▸ **EXERCISE GOAL**:
Nothing but a number is wanted here: the tally of lines in the material below that include "rotated".

*** Opening of RECORDED INFORMATION ***

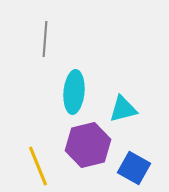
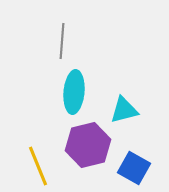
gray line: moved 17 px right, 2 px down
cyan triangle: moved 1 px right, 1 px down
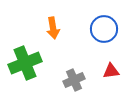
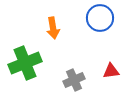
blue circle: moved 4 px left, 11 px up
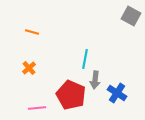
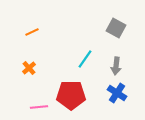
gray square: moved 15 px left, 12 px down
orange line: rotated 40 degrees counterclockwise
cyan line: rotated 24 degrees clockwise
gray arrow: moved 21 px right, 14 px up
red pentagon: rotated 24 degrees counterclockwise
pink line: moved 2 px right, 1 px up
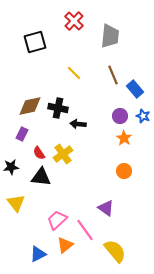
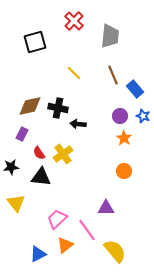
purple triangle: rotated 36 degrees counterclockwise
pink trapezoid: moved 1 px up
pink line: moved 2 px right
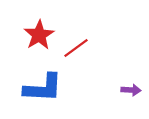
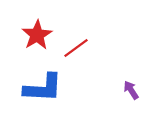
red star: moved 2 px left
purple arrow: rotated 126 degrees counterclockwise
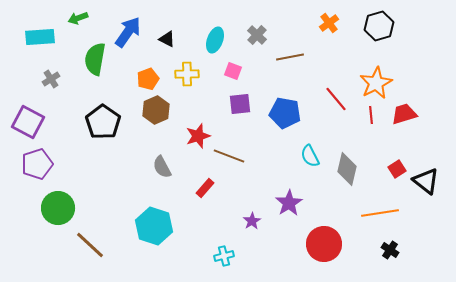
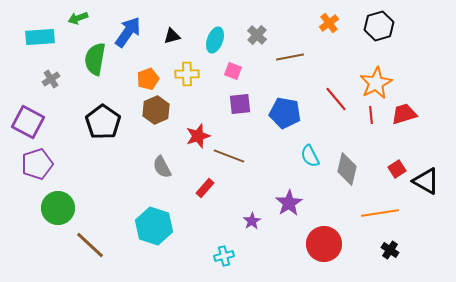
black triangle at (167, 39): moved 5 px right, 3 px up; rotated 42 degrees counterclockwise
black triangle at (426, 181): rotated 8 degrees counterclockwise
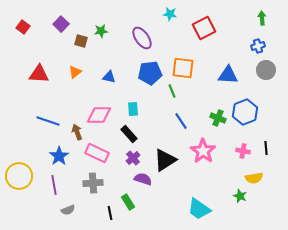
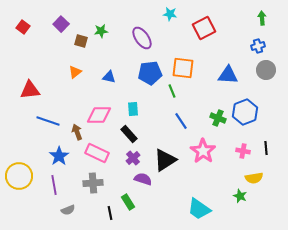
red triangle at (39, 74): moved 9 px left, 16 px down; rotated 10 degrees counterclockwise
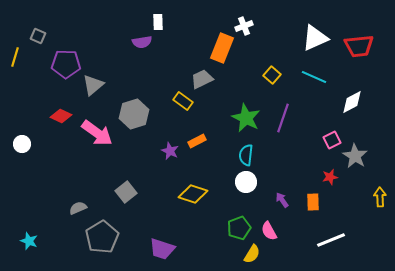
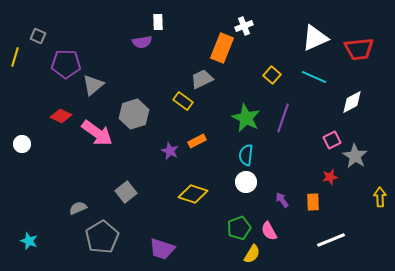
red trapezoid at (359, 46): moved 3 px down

*** Close of RECORDED INFORMATION ***
*** Opening of RECORDED INFORMATION ***

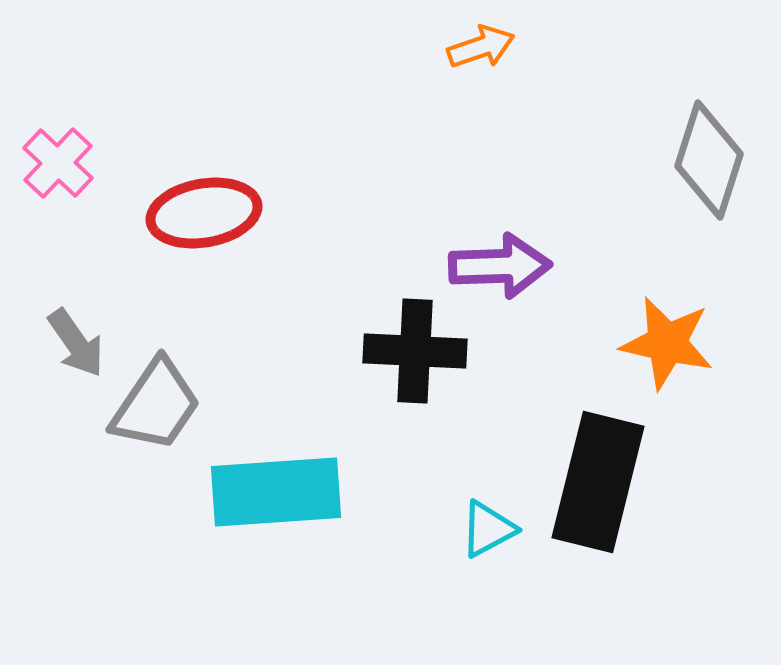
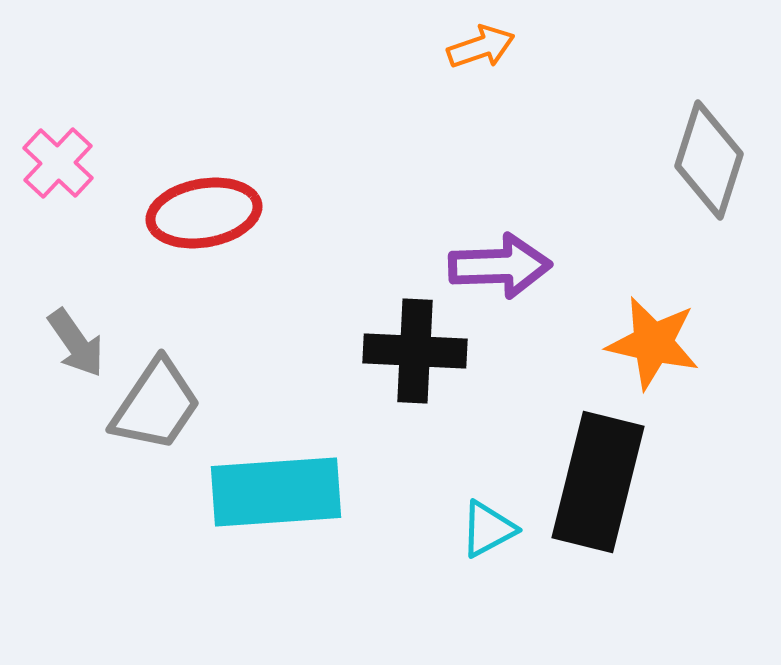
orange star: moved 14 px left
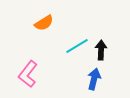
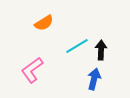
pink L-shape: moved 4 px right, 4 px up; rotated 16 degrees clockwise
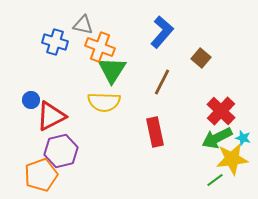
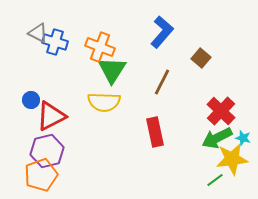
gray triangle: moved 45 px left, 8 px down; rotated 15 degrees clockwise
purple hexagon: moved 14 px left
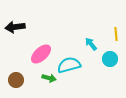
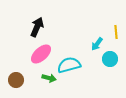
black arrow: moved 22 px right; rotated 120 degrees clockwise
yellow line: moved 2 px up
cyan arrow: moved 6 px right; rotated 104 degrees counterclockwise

*** Close of RECORDED INFORMATION ***

▸ **RESPONSE FOR THIS EXERCISE**:
12